▸ **Assignment**
Print, from the listing below, the lines starting at the line containing "- missing: tijeras/naranja (324,97,414,116)" and ending at the line containing "camera: 175 degrees left, 5 degrees up", exactly as they stand, and print nothing else.

▸ **Material provided**
■ ■ ■ ■ ■ ■ ■
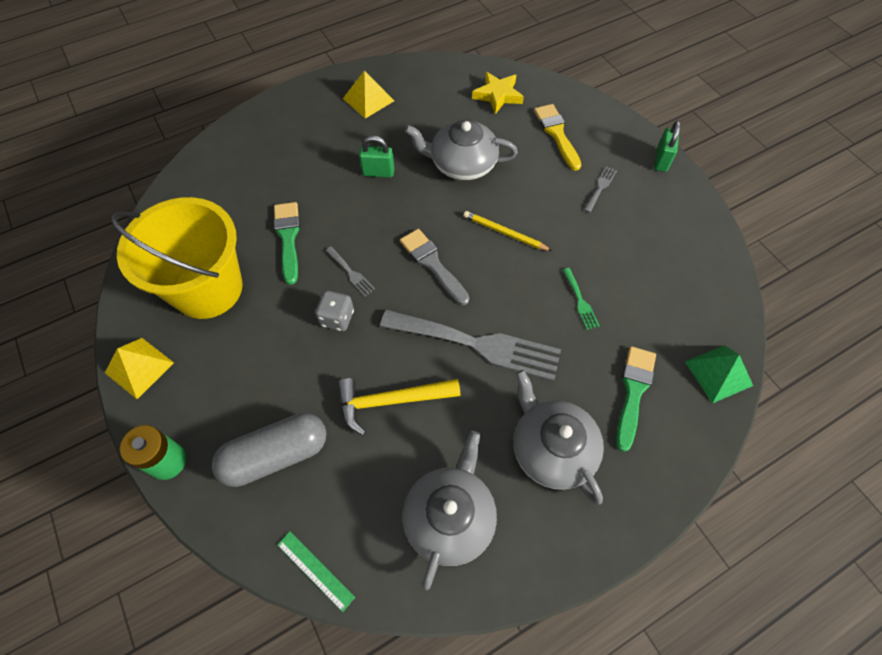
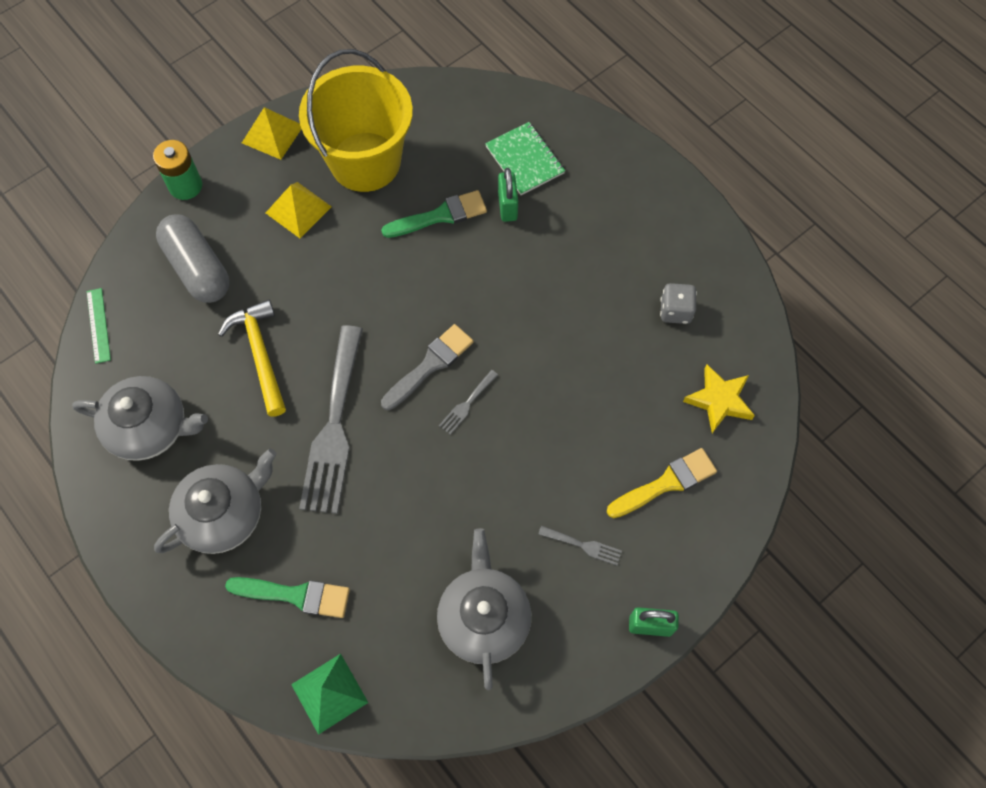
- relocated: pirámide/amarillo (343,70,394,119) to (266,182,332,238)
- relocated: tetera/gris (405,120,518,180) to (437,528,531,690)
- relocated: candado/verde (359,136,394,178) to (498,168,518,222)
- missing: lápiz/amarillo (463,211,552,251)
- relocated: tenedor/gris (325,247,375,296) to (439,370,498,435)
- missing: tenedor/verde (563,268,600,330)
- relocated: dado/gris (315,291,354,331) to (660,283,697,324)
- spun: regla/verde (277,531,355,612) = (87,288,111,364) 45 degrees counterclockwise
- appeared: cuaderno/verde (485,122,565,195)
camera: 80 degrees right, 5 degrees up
■ ■ ■ ■ ■ ■ ■
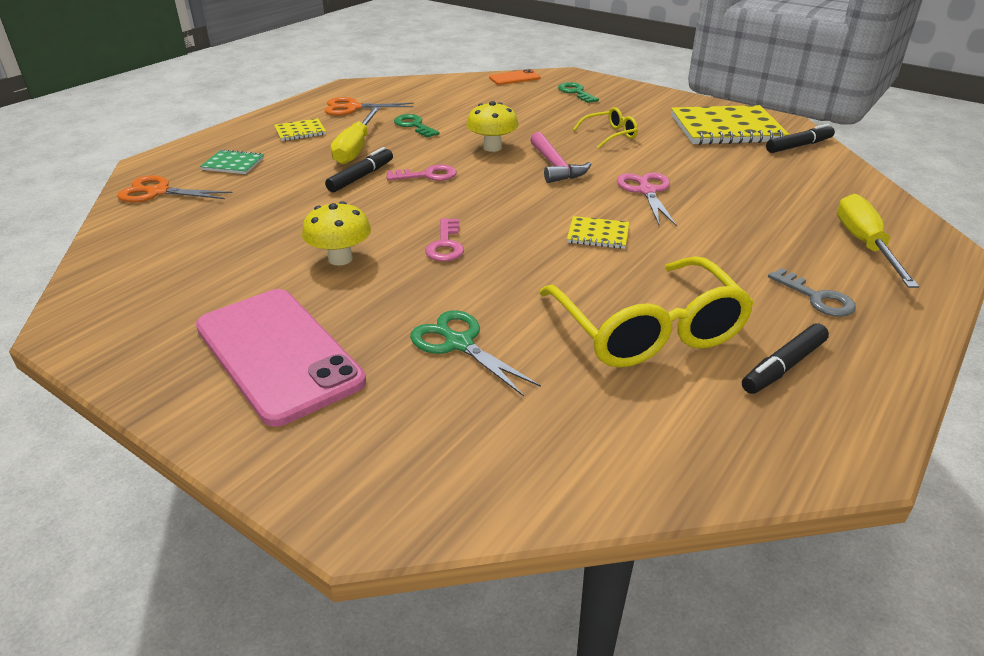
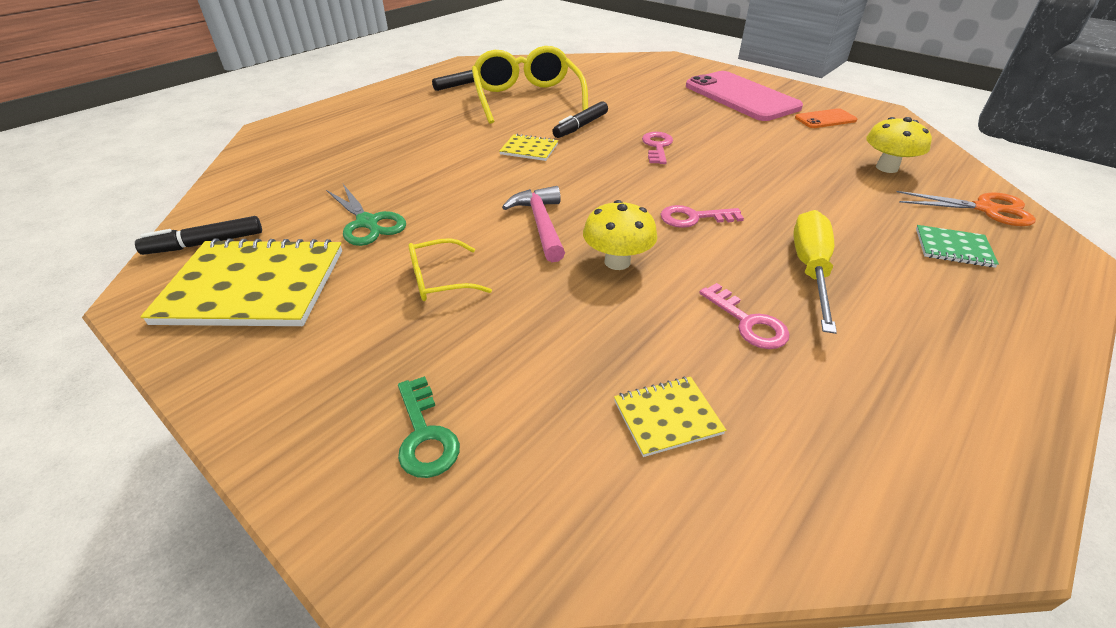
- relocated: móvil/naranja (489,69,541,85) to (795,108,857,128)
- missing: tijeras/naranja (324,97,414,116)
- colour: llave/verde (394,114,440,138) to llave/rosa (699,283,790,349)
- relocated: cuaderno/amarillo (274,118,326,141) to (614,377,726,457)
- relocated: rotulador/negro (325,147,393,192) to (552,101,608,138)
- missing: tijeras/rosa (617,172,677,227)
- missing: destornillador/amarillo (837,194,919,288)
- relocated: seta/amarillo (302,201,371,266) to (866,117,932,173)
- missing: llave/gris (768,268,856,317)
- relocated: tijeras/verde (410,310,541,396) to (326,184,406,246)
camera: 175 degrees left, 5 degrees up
■ ■ ■ ■ ■ ■ ■
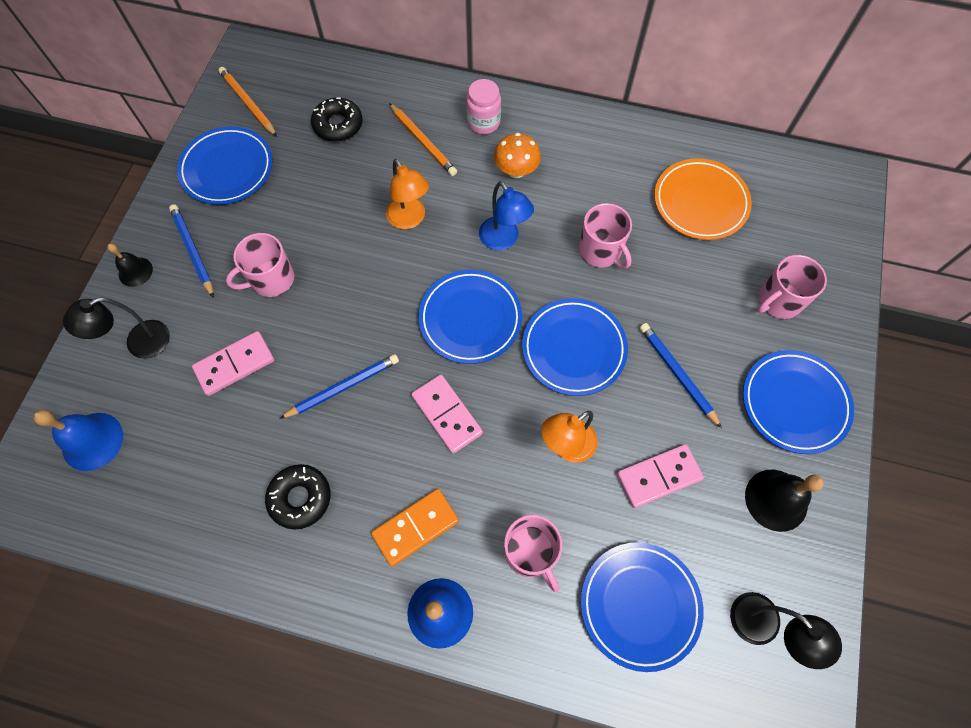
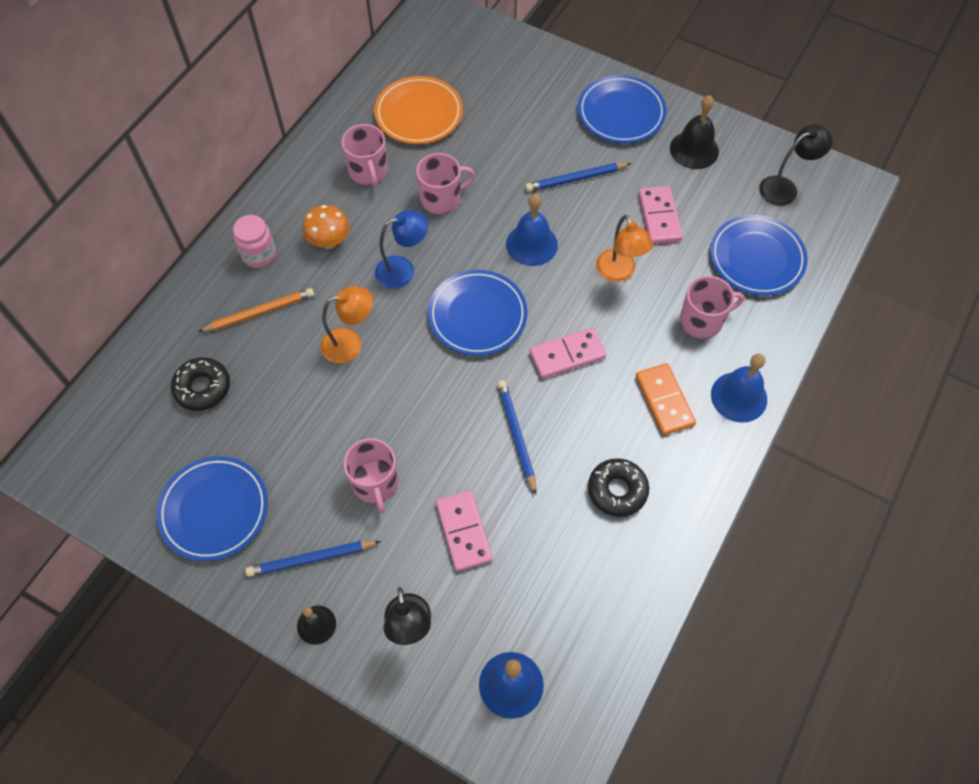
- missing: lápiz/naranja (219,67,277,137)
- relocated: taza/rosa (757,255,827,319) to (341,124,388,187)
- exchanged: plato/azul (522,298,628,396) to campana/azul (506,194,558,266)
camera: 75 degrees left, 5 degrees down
■ ■ ■ ■ ■ ■ ■
▸ **Expected output**
- missing: tijeras/naranja (324,97,414,116)
- colour: llave/verde (394,114,440,138) to llave/rosa (699,283,790,349)
- relocated: cuaderno/amarillo (274,118,326,141) to (614,377,726,457)
- relocated: rotulador/negro (325,147,393,192) to (552,101,608,138)
- missing: tijeras/rosa (617,172,677,227)
- missing: destornillador/amarillo (837,194,919,288)
- relocated: seta/amarillo (302,201,371,266) to (866,117,932,173)
- missing: llave/gris (768,268,856,317)
- relocated: tijeras/verde (410,310,541,396) to (326,184,406,246)
camera: 175 degrees left, 5 degrees up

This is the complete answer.